• Task: The entries below contain a line with "306 544 353)" and a line with "292 654 357)". Quote exactly those two lines and all lines between them.

• Material for this task:
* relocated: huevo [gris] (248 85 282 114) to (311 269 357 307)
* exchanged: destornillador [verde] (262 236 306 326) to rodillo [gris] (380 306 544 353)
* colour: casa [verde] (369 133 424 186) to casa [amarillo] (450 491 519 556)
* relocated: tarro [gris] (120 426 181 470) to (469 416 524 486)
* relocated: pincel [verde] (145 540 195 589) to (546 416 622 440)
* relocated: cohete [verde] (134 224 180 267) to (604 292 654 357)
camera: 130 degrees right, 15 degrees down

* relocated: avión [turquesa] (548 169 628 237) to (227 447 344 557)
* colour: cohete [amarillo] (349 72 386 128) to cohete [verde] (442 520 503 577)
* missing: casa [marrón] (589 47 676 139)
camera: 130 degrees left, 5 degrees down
==
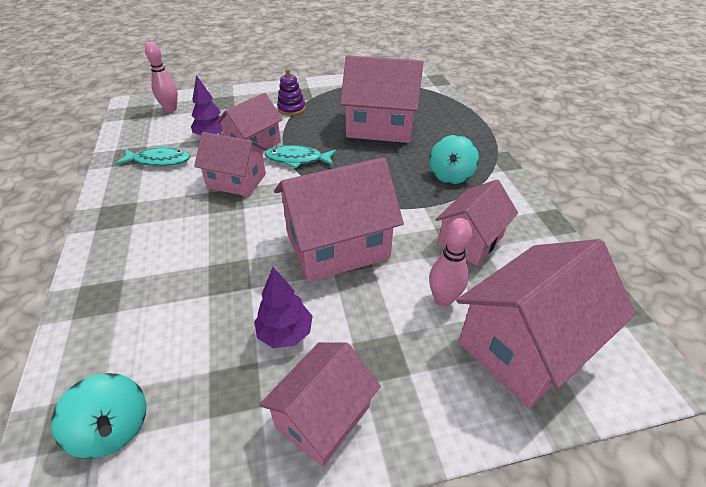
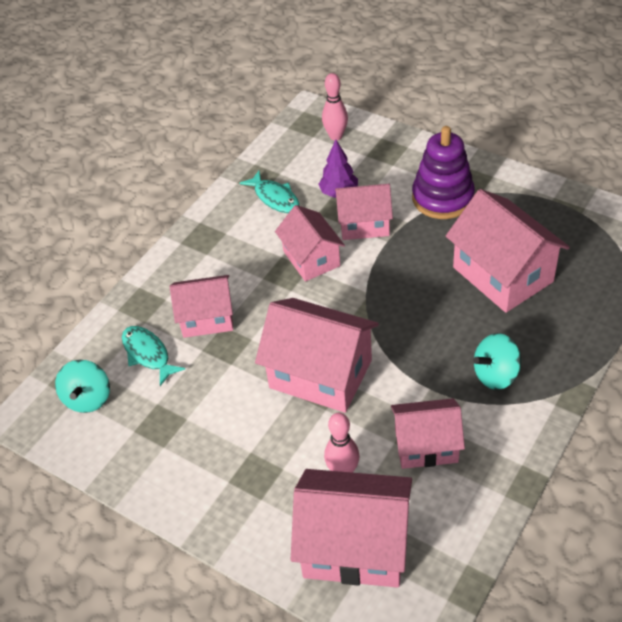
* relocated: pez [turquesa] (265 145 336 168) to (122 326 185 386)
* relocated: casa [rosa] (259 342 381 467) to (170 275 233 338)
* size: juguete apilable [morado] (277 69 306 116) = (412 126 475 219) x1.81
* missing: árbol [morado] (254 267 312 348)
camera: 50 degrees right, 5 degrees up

• Task result:
* exchanged: destornillador [verde] (262 236 306 326) to rodillo [gris] (380 306 544 353)
* colour: casa [verde] (369 133 424 186) to casa [amarillo] (450 491 519 556)
* relocated: tarro [gris] (120 426 181 470) to (469 416 524 486)
* relocated: pincel [verde] (145 540 195 589) to (546 416 622 440)
* relocated: cohete [verde] (134 224 180 267) to (604 292 654 357)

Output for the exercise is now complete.